→ **Provided data**
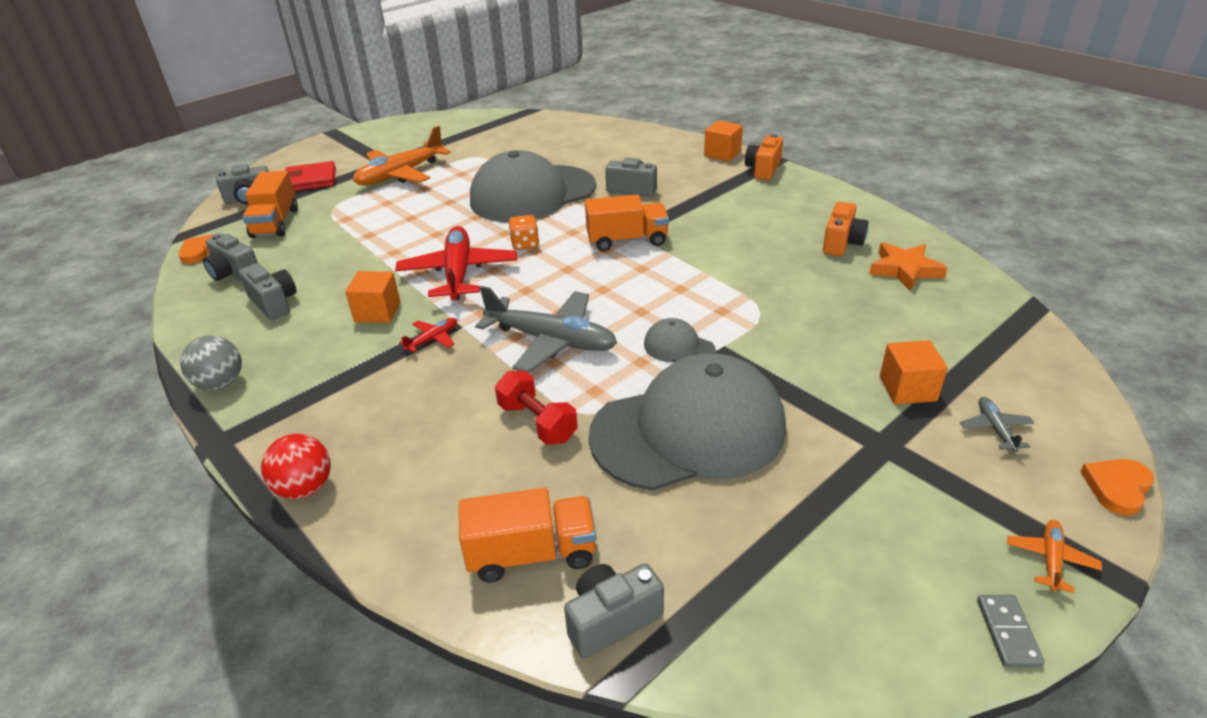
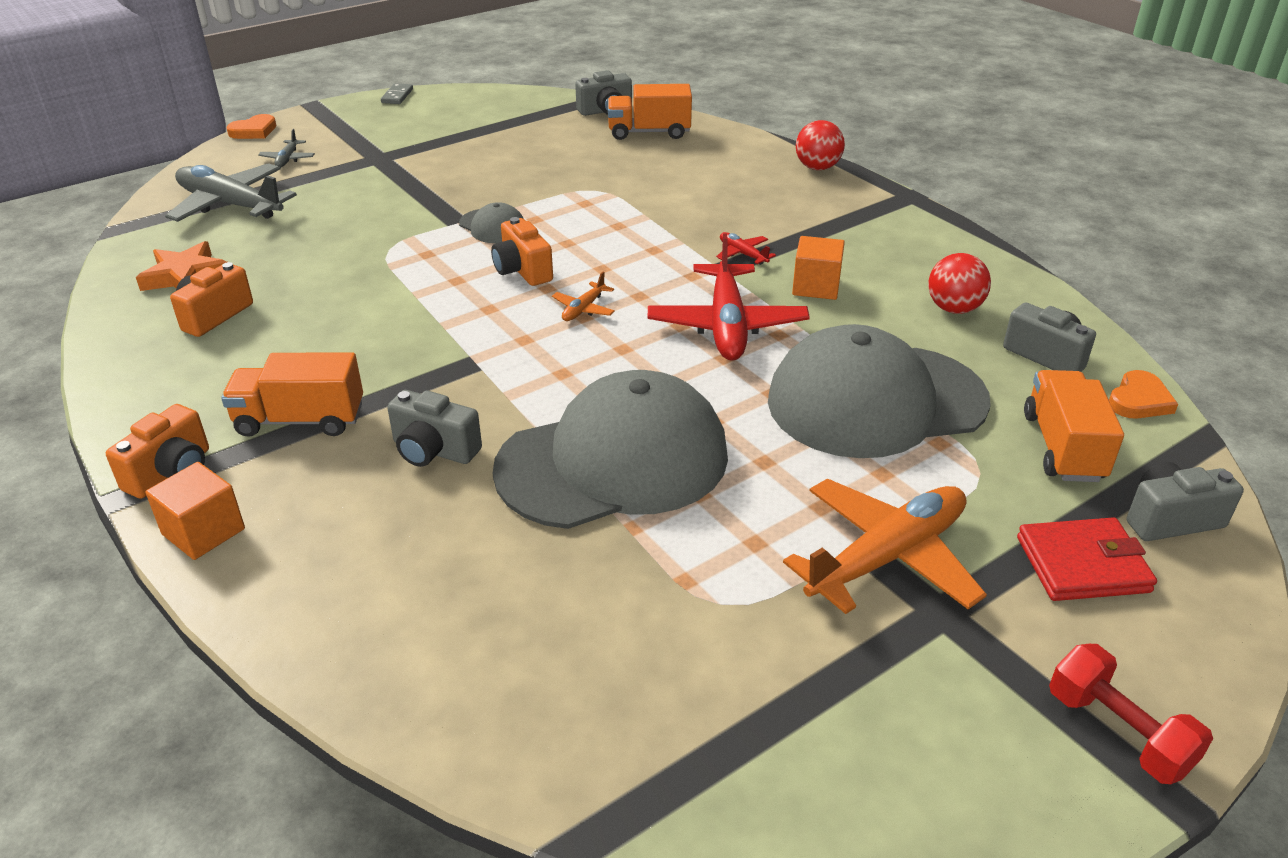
camera: 175 degrees left, 0 degrees up
grey ball [180,335,242,391] -> none
grey camera [239,263,297,320] -> red ball [928,253,991,314]
red plane [399,318,457,353] -> red plane turned 90 degrees clockwise [716,232,776,265]
grey plane [475,286,617,373] -> grey plane moved to [165,163,297,222]
red dumbbell [495,371,578,445] -> red dumbbell moved to [1049,644,1213,784]
orange dice [509,215,539,250] -> none
orange truck [585,195,669,251] -> orange truck moved to [221,352,363,437]
grey cap [588,353,786,491] -> grey cap moved to [768,324,991,458]
orange cube [880,340,948,404] -> none
orange plane [1007,520,1102,593] -> orange plane moved to [552,271,615,321]
none -> orange camera [491,217,553,286]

→ **Task details**
Repeat the data exactly in full, omitting its pictures.

→ **Your solution**
camera: 175 degrees left, 0 degrees up
grey ball [180,335,242,391] -> none
grey camera [239,263,297,320] -> red ball [928,253,991,314]
red plane [399,318,457,353] -> red plane turned 90 degrees clockwise [716,232,776,265]
grey plane [475,286,617,373] -> grey plane moved to [165,163,297,222]
red dumbbell [495,371,578,445] -> red dumbbell moved to [1049,644,1213,784]
orange dice [509,215,539,250] -> none
orange truck [585,195,669,251] -> orange truck moved to [221,352,363,437]
grey cap [588,353,786,491] -> grey cap moved to [768,324,991,458]
orange cube [880,340,948,404] -> none
orange plane [1007,520,1102,593] -> orange plane moved to [552,271,615,321]
none -> orange camera [491,217,553,286]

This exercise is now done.